EXERCISE REQUIREMENTS: The copy should run from the line containing "Catalog all visible" through the last line of the entries below, exactly as written, with pictures omitted.

Satellite image grounding data:
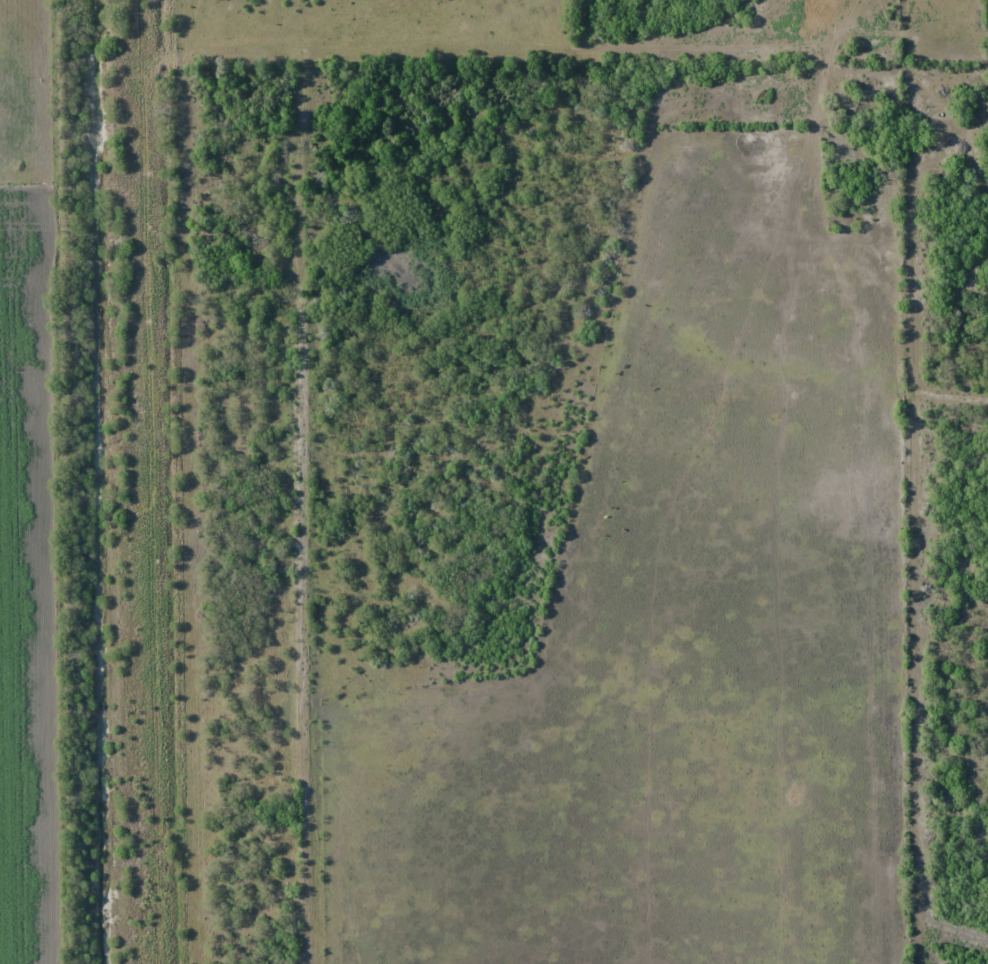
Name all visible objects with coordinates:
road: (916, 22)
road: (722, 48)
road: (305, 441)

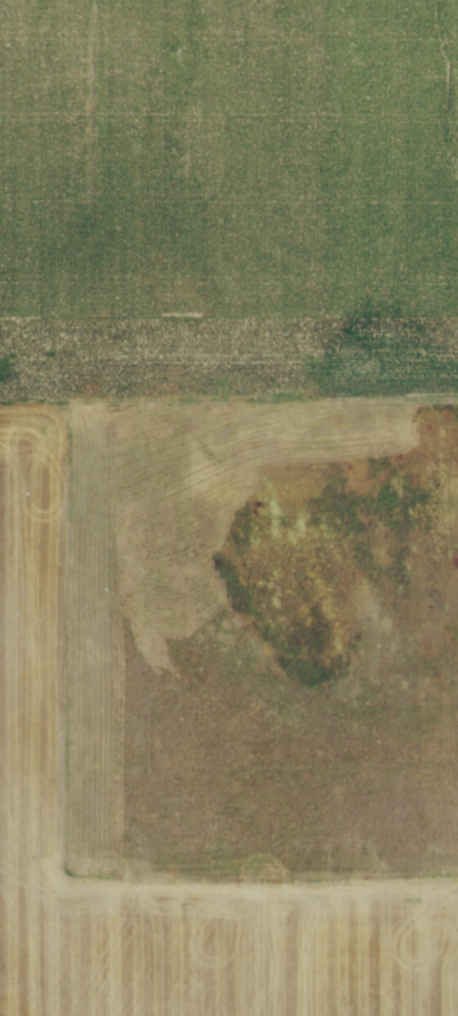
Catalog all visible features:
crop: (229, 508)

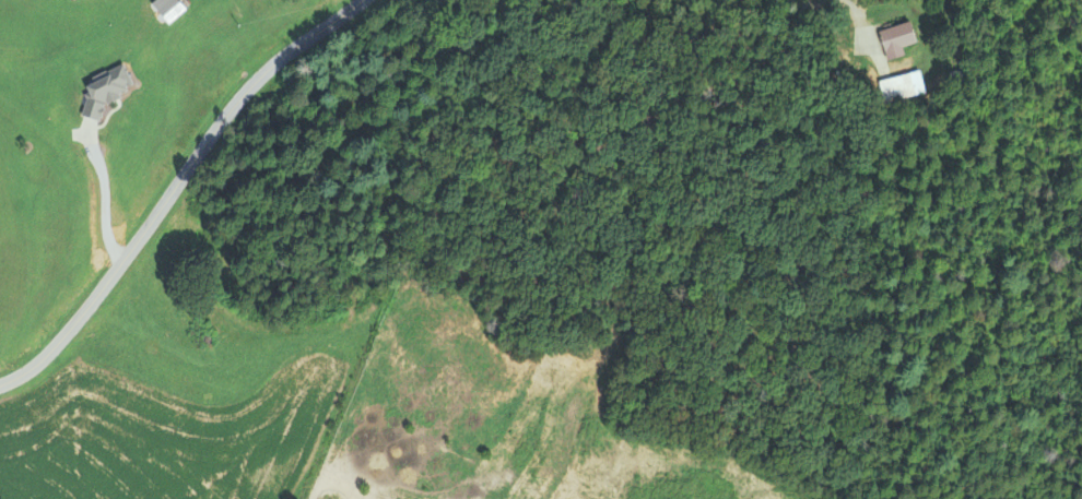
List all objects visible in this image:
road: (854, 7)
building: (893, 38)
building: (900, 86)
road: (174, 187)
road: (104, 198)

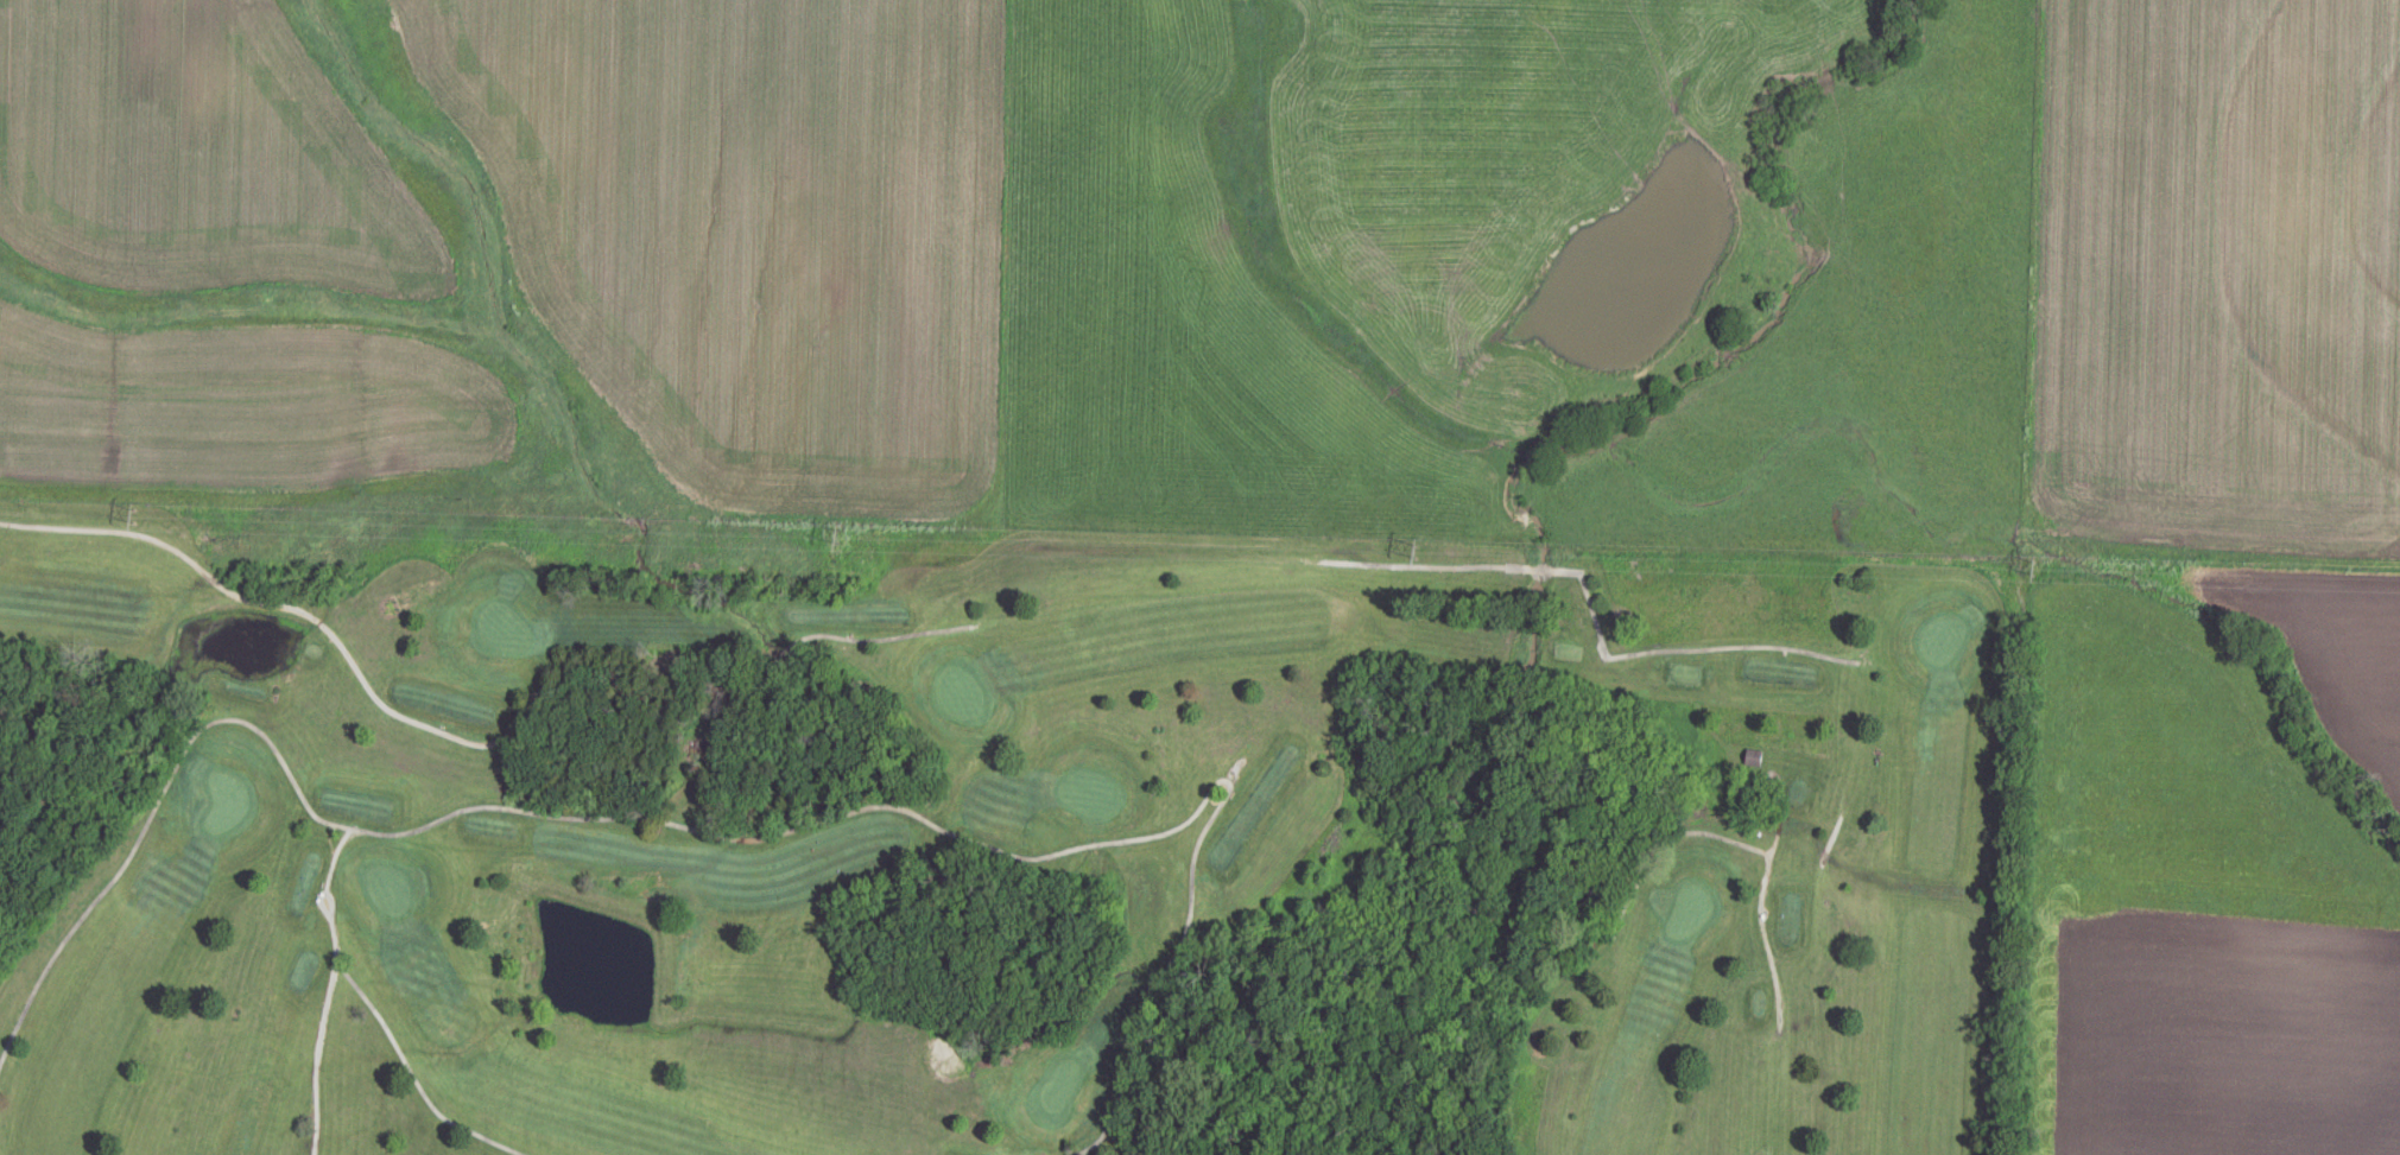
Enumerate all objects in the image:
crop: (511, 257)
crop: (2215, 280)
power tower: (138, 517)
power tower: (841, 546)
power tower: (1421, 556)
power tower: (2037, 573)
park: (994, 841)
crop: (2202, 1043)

OUTPUT:
Catalog all visible features:
crop: (229, 508)

List all objects visible in this image:
road: (854, 7)
building: (893, 38)
building: (900, 86)
road: (174, 187)
road: (104, 198)

Enumerate all objects in the image:
crop: (511, 257)
crop: (2215, 280)
power tower: (138, 517)
power tower: (841, 546)
power tower: (1421, 556)
power tower: (2037, 573)
park: (994, 841)
crop: (2202, 1043)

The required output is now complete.